··· Given entries

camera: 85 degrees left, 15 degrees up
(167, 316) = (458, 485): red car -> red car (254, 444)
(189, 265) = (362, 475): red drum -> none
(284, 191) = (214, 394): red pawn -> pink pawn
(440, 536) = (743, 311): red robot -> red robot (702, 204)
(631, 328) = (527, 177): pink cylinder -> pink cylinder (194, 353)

······

* [Activity]
Restate every entry word for word.

* [Response area]
camera: 85 degrees left, 15 degrees up
(167, 316) = (458, 485): red car -> red car (254, 444)
(189, 265) = (362, 475): red drum -> none
(284, 191) = (214, 394): red pawn -> pink pawn
(440, 536) = (743, 311): red robot -> red robot (702, 204)
(631, 328) = (527, 177): pink cylinder -> pink cylinder (194, 353)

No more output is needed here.